- _WHAT THIS TASK INVOLVES_
Every line of the material is to be transcribed verbatim, with images omitted.

- _RECORDS FOR THIS TASK_
--- START ---
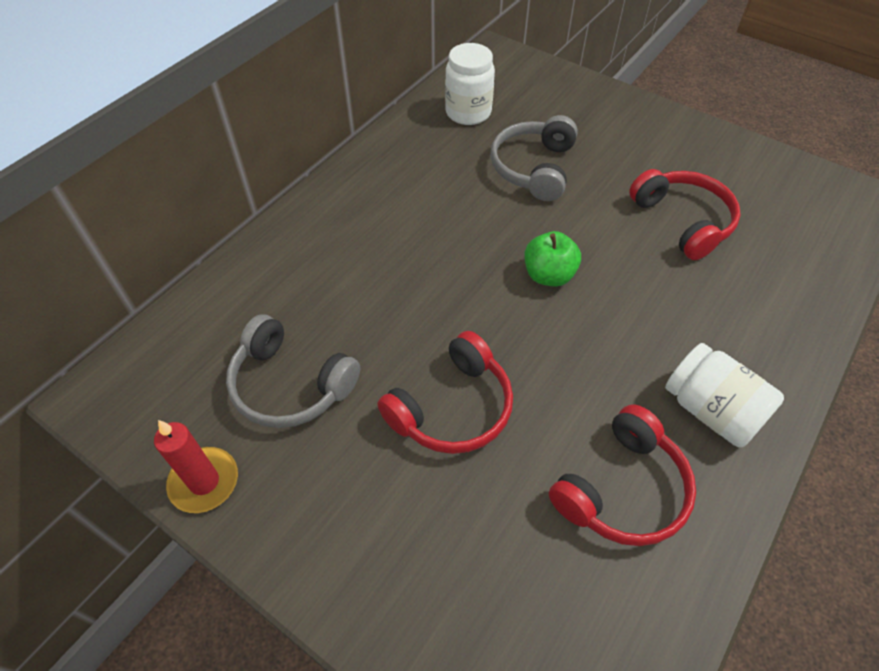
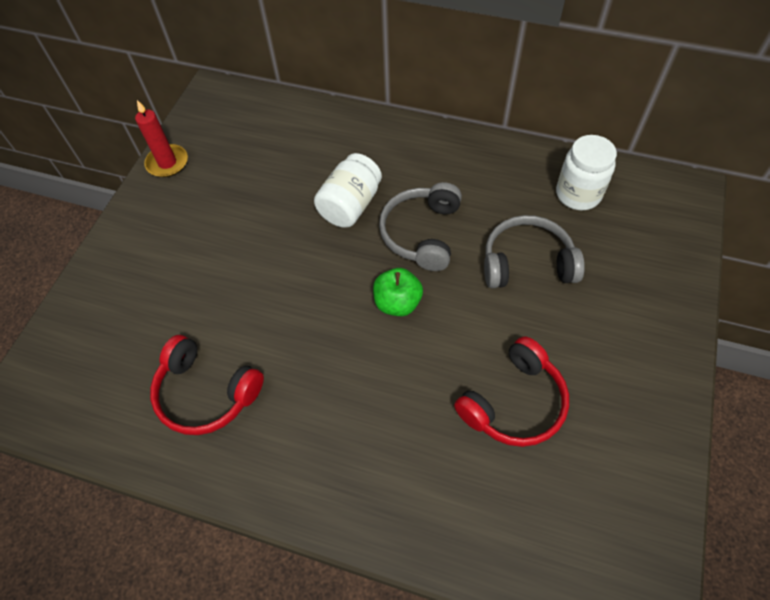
camera: 75 degrees right, 5 degrees up
(290, 385) = (244, 177): grey headphones -> grey headphones (421, 233)
(452, 408) = (249, 270): red headphones -> none
(711, 410) = (292, 450): white jar -> white jar (350, 205)

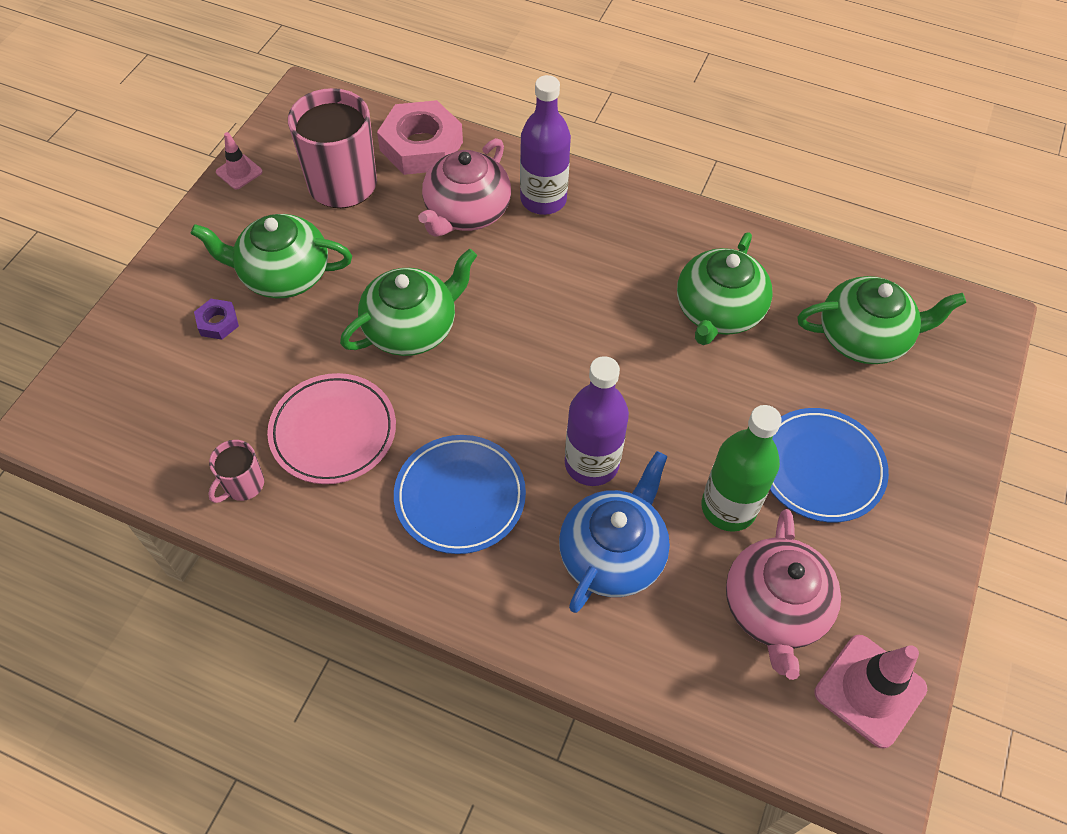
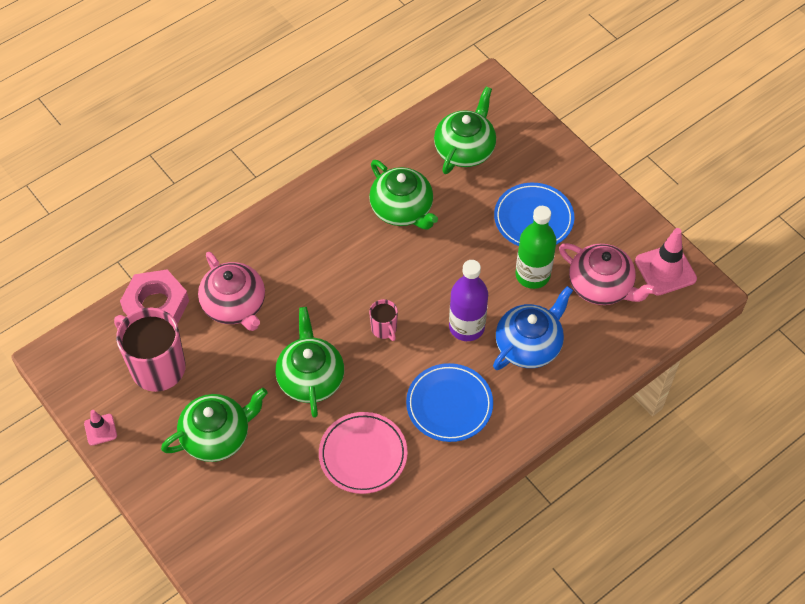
camera: 60 degrees left, 0 degrees up
(218, 322) = (233, 491): purple nut -> none
(243, 485) = (372, 520): pink mug -> pink mug (384, 329)
(283, 275) = (217, 436): green teapot -> green teapot turned 150 degrees counterclockwise
(543, 199) = (254, 257): purple bottle -> none
(612, 554) = (529, 345): blue teapot -> blue teapot turned 75 degrees clockwise

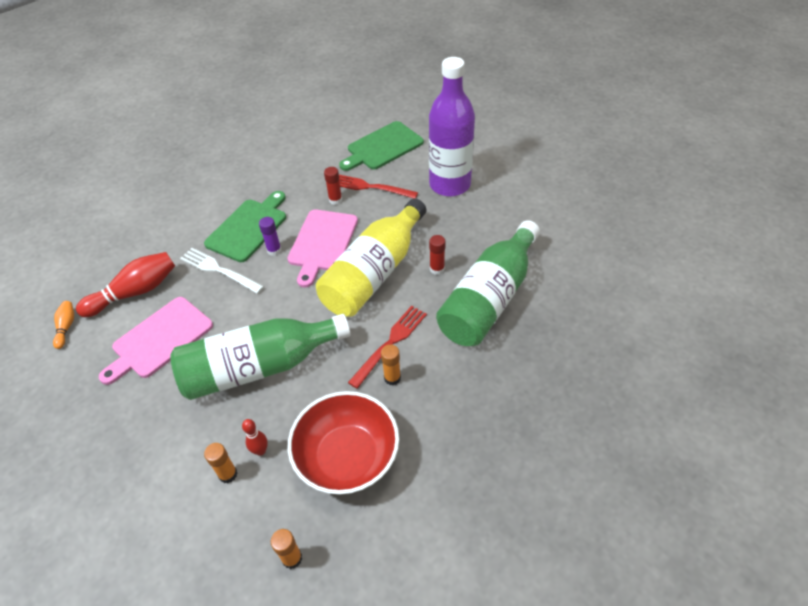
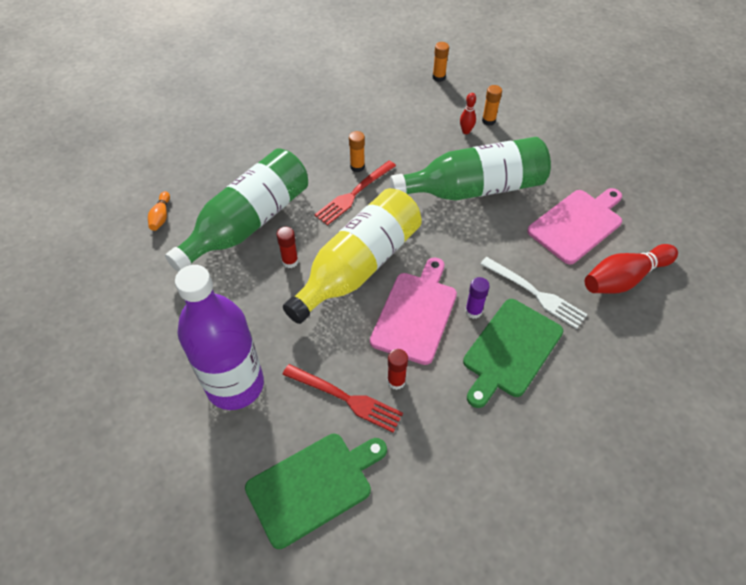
camera: 175 degrees left, 5 degrees up
(66, 327) = (681, 248): orange bowling pin -> orange bowling pin (161, 216)
(347, 457) = (400, 121): red bowl -> none

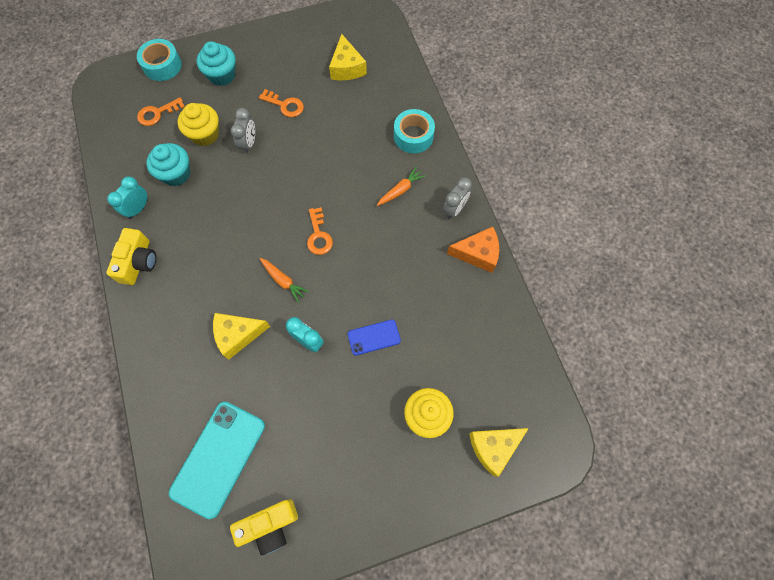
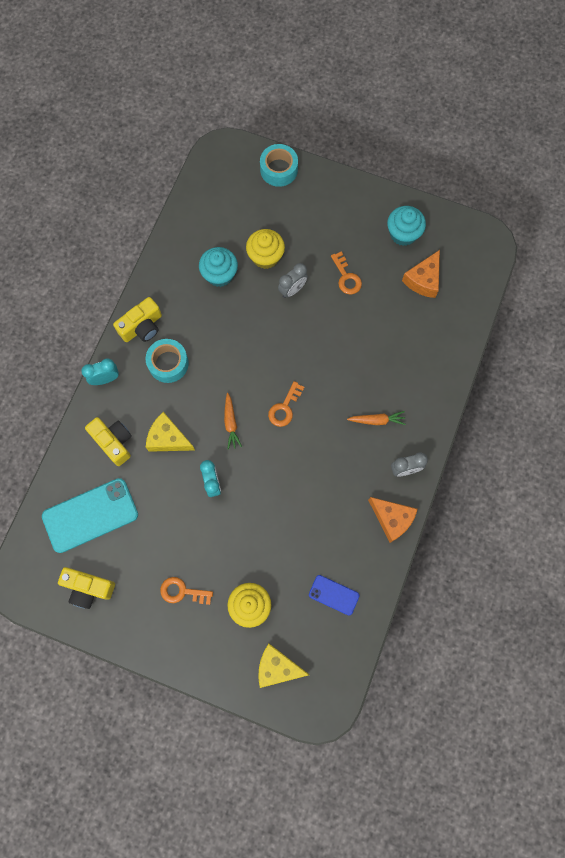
camera: 40 degrees right, 5 degrees up
(138, 209) = (172, 283): turquoise clock -> turquoise clock (105, 379)
(157, 113) = (244, 211): orange key -> orange key (182, 592)
(189, 377) = (113, 442): none -> yellow camera
(222, 75) = (318, 213): turquoise cupcake -> turquoise cupcake (403, 234)
(347, 67) = (423, 280): yellow cheese -> orange cheese
(374, 337) = (260, 518): blue phone -> blue phone (334, 595)
(413, 136) = (426, 382): turquoise tape -> turquoise tape (168, 363)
--- END ---
- _RESULT OF THE TASK_
camera: 75 degrees right, 5 degrees up
(290, 385) = (244, 177): grey headphones -> grey headphones (421, 233)
(452, 408) = (249, 270): red headphones -> none
(711, 410) = (292, 450): white jar -> white jar (350, 205)

camera: 60 degrees left, 0 degrees up
(218, 322) = (233, 491): purple nut -> none
(243, 485) = (372, 520): pink mug -> pink mug (384, 329)
(283, 275) = (217, 436): green teapot -> green teapot turned 150 degrees counterclockwise
(543, 199) = (254, 257): purple bottle -> none
(612, 554) = (529, 345): blue teapot -> blue teapot turned 75 degrees clockwise

camera: 175 degrees left, 5 degrees up
(66, 327) = (681, 248): orange bowling pin -> orange bowling pin (161, 216)
(347, 457) = (400, 121): red bowl -> none

camera: 40 degrees right, 5 degrees up
(138, 209) = (172, 283): turquoise clock -> turquoise clock (105, 379)
(157, 113) = (244, 211): orange key -> orange key (182, 592)
(189, 377) = (113, 442): none -> yellow camera
(222, 75) = (318, 213): turquoise cupcake -> turquoise cupcake (403, 234)
(347, 67) = (423, 280): yellow cheese -> orange cheese
(374, 337) = (260, 518): blue phone -> blue phone (334, 595)
(413, 136) = (426, 382): turquoise tape -> turquoise tape (168, 363)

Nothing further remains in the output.